> _What the task asks_: From the entries below, return only the lines starting at the one that contains "D1: schottky MBR340" and ending at the one that contains "R6: 15k (BTN, JP3/2) -> 47k (BTN, JP3/2)", exactly as they stand.
· · · · · · ·
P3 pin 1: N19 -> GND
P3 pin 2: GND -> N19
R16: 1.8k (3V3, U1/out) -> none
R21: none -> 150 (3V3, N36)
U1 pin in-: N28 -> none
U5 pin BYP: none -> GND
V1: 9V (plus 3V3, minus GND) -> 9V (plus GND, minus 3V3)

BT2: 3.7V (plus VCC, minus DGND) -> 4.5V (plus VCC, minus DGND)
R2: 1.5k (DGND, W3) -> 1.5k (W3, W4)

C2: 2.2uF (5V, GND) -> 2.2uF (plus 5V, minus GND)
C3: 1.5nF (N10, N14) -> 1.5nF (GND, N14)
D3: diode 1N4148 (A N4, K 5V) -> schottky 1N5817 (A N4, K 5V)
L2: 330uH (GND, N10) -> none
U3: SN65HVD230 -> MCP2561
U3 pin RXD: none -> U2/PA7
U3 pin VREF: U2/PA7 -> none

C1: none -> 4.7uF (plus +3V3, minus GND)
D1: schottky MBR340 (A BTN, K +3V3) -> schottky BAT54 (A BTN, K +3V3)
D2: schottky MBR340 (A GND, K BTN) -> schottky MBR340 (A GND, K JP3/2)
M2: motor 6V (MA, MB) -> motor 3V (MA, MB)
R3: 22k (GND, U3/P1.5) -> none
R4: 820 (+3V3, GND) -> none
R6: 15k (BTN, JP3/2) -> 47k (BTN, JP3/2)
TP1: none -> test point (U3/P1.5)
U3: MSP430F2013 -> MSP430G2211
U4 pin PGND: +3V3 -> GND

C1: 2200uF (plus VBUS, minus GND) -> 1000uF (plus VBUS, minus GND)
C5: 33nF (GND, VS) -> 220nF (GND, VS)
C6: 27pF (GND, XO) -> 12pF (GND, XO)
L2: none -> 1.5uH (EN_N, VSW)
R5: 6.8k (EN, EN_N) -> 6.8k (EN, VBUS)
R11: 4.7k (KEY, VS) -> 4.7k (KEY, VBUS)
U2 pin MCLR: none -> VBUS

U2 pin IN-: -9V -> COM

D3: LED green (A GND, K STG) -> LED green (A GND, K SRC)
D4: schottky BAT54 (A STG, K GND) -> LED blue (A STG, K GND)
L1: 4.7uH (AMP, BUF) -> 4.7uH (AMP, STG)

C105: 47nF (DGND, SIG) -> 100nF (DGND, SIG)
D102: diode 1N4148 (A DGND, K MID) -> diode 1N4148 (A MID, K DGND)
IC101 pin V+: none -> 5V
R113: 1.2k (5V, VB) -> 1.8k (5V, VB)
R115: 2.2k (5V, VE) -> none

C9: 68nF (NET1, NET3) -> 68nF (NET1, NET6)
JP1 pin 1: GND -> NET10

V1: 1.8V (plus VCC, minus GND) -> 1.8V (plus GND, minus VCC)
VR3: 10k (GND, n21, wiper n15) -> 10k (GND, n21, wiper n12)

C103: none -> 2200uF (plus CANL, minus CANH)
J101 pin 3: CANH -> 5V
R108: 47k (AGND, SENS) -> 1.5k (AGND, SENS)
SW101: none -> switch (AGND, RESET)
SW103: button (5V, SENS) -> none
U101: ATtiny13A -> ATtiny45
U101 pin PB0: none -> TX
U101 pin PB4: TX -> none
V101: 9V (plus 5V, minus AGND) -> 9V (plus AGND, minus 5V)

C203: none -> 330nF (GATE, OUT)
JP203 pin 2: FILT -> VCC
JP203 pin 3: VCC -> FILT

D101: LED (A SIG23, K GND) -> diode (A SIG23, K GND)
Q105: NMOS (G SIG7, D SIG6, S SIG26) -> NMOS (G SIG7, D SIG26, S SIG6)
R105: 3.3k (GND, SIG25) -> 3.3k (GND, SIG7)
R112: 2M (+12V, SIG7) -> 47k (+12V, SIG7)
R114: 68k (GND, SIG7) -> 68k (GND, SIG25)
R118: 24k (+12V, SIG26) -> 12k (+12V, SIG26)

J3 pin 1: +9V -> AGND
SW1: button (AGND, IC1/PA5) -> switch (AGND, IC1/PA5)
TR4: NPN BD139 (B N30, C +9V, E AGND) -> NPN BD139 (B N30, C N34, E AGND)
· · · · · · ·
> _Solution below_:
D1: schottky MBR340 (A BTN, K +3V3) -> schottky BAT54 (A BTN, K +3V3)
D2: schottky MBR340 (A GND, K BTN) -> schottky MBR340 (A GND, K JP3/2)
M2: motor 6V (MA, MB) -> motor 3V (MA, MB)
R3: 22k (GND, U3/P1.5) -> none
R4: 820 (+3V3, GND) -> none
R6: 15k (BTN, JP3/2) -> 47k (BTN, JP3/2)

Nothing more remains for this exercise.